● Work order
Reproduce the records below in full and word for word, excluding pictures.

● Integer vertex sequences
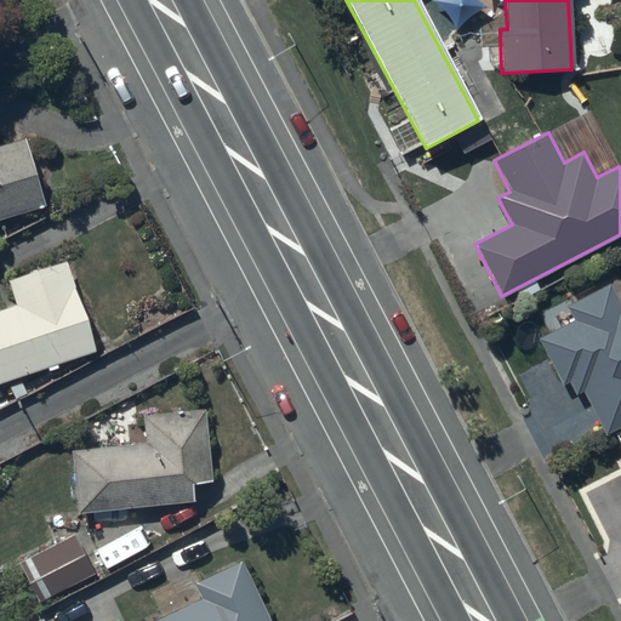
[(0,218),(45,205),(24,138),(0,144),(0,218)]
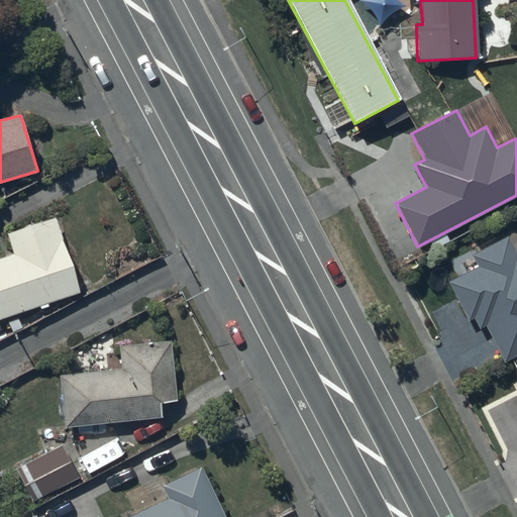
[(79,292),(54,217),(7,233),(13,252),(0,256),(0,319),(40,306),(41,309),(48,306),(47,303),(79,292)]
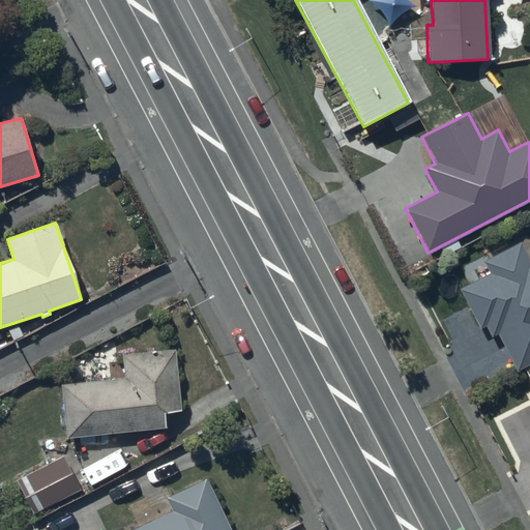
[(529,258),(522,240),(481,259),(490,274),(460,289),(479,330),(487,326),(492,339),(498,335),(516,371),(529,363),(529,258)]
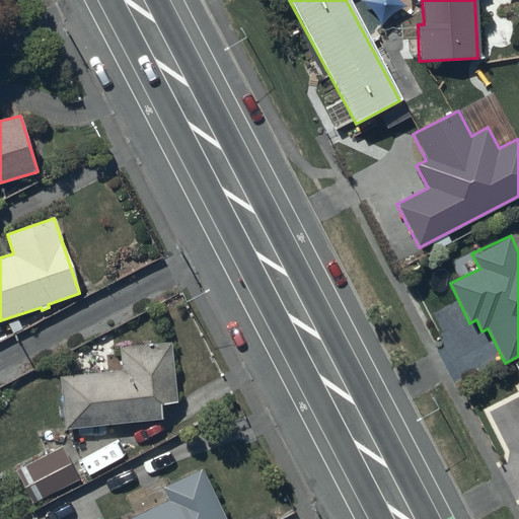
[(172,342),(120,346),(121,370),(59,375),(63,429),(161,421),(160,404),(177,403),(172,342)]
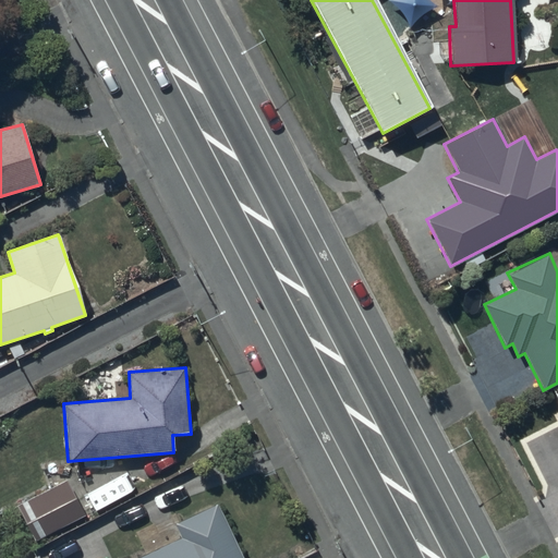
[(85,516),(65,480),(15,507),(35,542),(85,516)]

● Exercise result
[(0,218),(45,205),(24,138),(0,144),(0,218)]
[(79,292),(54,217),(7,233),(13,252),(0,256),(0,319),(40,306),(41,309),(48,306),(47,303),(79,292)]
[(529,258),(522,240),(481,259),(490,274),(460,289),(479,330),(487,326),(492,339),(498,335),(516,371),(529,363),(529,258)]
[(172,342),(120,346),(121,370),(59,375),(63,429),(161,421),(160,404),(177,403),(172,342)]
[(85,516),(65,480),(15,507),(35,542),(85,516)]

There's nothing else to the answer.